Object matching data
###

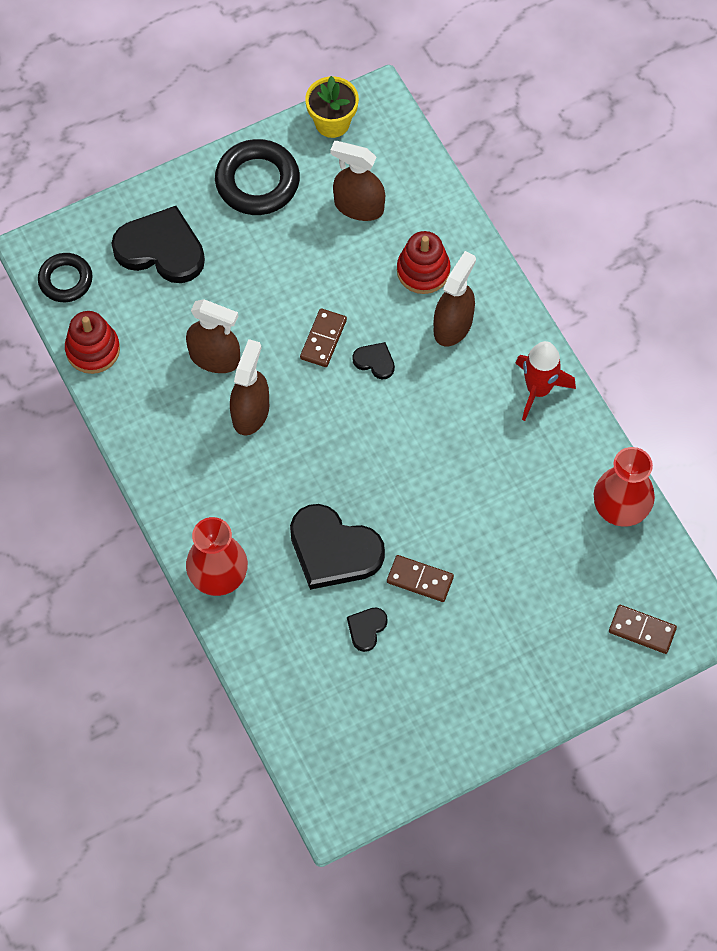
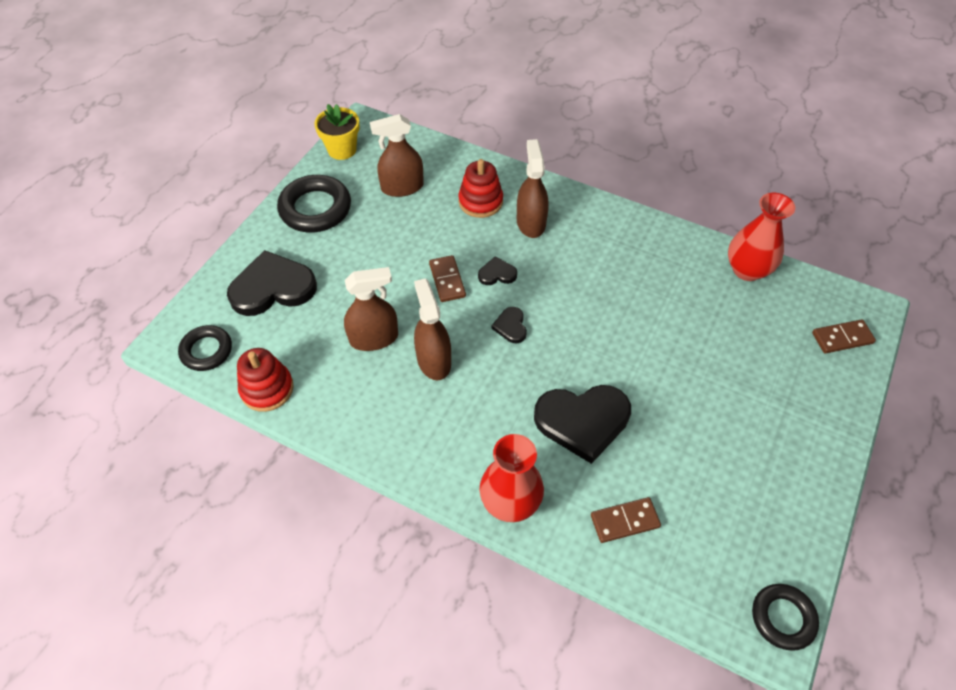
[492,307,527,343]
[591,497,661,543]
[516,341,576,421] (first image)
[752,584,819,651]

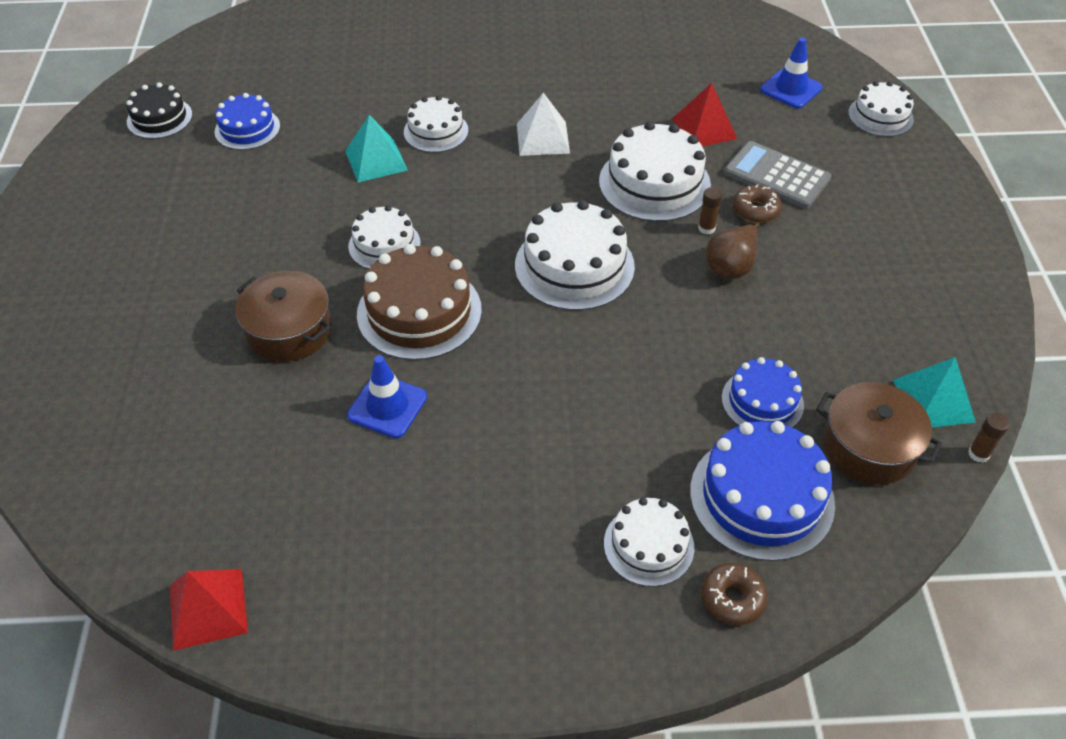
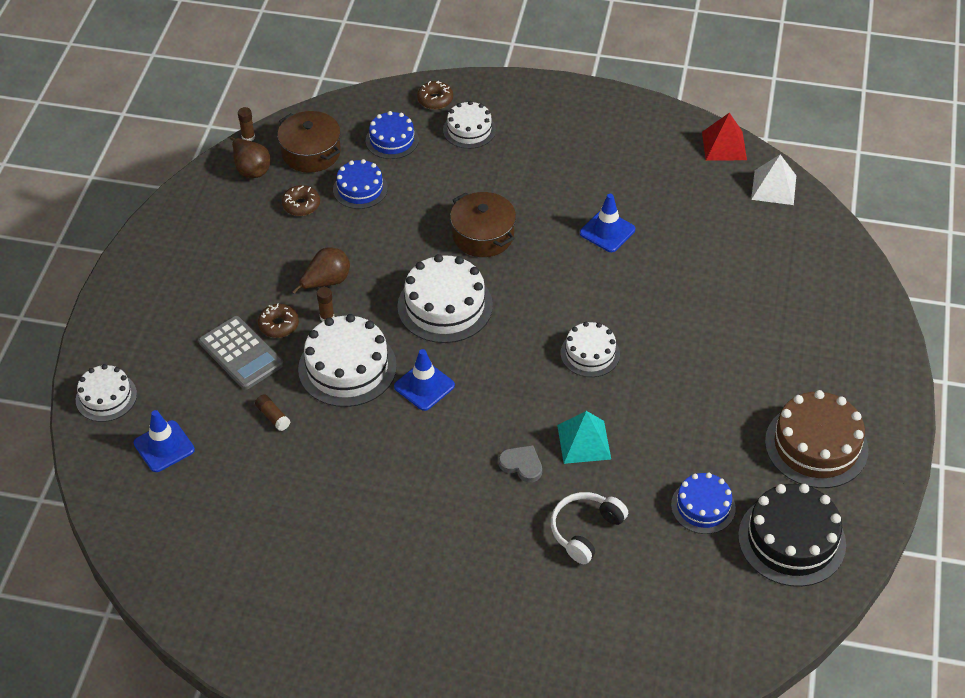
[738,484,846,587]
[450,192,516,257]
[765,390,869,488]
[498,445,542,483]
[751,154,796,205]
[255,394,290,431]
[366,111,419,159]
[230,137,270,178]
[282,185,320,216]
[394,349,455,411]
[551,492,628,564]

###

> **Exercise directions**: Retype all the records exactly and keep out every picture.

> **Exercise response**:
[492,307,527,343]
[591,497,661,543]
[516,341,576,421] (first image)
[752,584,819,651]

[738,484,846,587]
[450,192,516,257]
[765,390,869,488]
[498,445,542,483]
[751,154,796,205]
[255,394,290,431]
[366,111,419,159]
[230,137,270,178]
[282,185,320,216]
[394,349,455,411]
[551,492,628,564]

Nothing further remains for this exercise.